» **YOUR GOAL**
Using the material below, count the lines that contain the word "orange" and report the number only.

» **WORKING DATA**
______
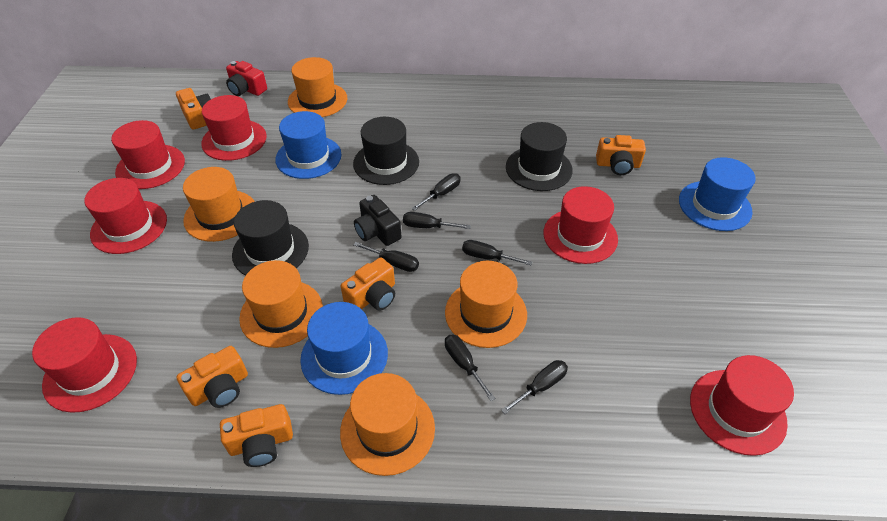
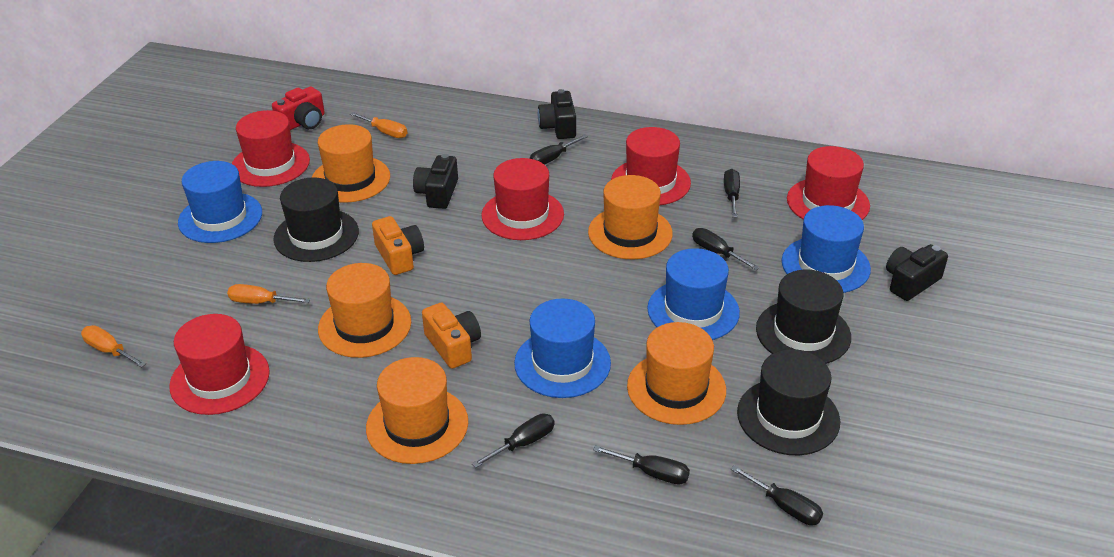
black camera: [354,195,401,246] = 1 -> [413,154,458,209] [538,89,576,139] [886,244,948,301] = 3
blue hat: [275,111,342,179] [300,302,388,395] [679,157,756,231] = 3 -> [178,161,262,243] [514,299,611,398] [647,248,740,340] [782,205,871,293] = 4
orange camera: [176,88,211,130] [176,346,248,408] [220,404,293,467] [341,257,395,311] [596,135,646,175] = 5 -> [372,216,424,275] [422,303,481,369] = 2
orange screwdriver: none = 0 -> [81,325,146,368] [227,284,311,304] [350,112,407,138] = 3
red hat: [32,317,137,413] [84,178,167,254] [111,120,185,189] [201,95,267,161] [543,186,618,264] [690,355,794,456] = 6 -> [169,314,270,415] [232,110,310,187] [482,158,564,240] [611,127,691,205] [787,146,870,220] = 5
______
» **ANSWER BOX**
2